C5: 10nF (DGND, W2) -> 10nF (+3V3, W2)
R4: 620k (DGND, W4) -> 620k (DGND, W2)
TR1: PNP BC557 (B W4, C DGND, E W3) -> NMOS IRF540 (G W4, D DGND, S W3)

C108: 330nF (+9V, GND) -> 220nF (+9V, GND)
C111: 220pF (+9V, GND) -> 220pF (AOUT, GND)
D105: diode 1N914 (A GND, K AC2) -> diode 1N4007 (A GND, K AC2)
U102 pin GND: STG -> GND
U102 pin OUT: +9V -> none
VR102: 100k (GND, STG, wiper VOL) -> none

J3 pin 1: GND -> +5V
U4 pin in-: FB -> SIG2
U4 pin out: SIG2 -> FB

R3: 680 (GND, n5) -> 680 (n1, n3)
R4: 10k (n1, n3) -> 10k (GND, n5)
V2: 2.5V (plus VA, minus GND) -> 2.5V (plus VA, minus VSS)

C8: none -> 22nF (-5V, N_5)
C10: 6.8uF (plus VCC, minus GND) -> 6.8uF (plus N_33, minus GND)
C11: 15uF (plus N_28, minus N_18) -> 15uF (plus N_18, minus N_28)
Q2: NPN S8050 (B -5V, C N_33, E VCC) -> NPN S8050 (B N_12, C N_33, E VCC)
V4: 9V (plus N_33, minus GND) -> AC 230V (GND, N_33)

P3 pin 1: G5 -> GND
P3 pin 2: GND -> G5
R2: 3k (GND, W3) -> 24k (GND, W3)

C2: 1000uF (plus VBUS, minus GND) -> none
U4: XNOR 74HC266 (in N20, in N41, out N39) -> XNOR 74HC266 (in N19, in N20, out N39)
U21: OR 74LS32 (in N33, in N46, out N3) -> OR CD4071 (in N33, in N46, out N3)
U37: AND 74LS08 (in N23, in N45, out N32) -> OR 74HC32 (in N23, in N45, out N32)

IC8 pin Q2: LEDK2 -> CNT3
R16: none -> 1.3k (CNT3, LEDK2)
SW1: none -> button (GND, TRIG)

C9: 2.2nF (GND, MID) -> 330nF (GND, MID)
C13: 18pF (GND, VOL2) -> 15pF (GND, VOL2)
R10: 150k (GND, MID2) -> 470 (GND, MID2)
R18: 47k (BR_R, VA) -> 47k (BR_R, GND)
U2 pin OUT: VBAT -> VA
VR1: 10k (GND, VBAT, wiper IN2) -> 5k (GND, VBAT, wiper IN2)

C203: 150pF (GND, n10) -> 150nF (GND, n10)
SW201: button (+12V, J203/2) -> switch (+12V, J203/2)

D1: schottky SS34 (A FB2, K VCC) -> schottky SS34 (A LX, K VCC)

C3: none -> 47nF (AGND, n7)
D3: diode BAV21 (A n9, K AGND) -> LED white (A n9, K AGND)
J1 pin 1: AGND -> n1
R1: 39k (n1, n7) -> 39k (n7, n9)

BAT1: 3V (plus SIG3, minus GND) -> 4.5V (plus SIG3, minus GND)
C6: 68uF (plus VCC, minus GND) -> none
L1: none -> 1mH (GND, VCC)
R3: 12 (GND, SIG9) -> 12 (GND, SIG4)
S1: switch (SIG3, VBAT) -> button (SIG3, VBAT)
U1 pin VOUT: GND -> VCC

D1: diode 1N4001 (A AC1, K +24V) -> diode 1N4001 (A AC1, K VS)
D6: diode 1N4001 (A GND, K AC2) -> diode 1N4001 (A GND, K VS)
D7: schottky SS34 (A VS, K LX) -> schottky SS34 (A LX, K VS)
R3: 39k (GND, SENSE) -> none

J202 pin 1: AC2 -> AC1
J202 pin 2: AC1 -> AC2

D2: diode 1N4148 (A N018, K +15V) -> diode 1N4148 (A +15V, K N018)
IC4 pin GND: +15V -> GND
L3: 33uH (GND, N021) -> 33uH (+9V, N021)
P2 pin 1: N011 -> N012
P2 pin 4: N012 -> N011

● EXERCISE DESCRIPTION: Give back the lines of the data exactly as they are written, from the first line through the line containing "R4: 10k (n1, n3) -> 10k (GND, n5)".

● ANSWER AREA:
C5: 10nF (DGND, W2) -> 10nF (+3V3, W2)
R4: 620k (DGND, W4) -> 620k (DGND, W2)
TR1: PNP BC557 (B W4, C DGND, E W3) -> NMOS IRF540 (G W4, D DGND, S W3)

C108: 330nF (+9V, GND) -> 220nF (+9V, GND)
C111: 220pF (+9V, GND) -> 220pF (AOUT, GND)
D105: diode 1N914 (A GND, K AC2) -> diode 1N4007 (A GND, K AC2)
U102 pin GND: STG -> GND
U102 pin OUT: +9V -> none
VR102: 100k (GND, STG, wiper VOL) -> none

J3 pin 1: GND -> +5V
U4 pin in-: FB -> SIG2
U4 pin out: SIG2 -> FB

R3: 680 (GND, n5) -> 680 (n1, n3)
R4: 10k (n1, n3) -> 10k (GND, n5)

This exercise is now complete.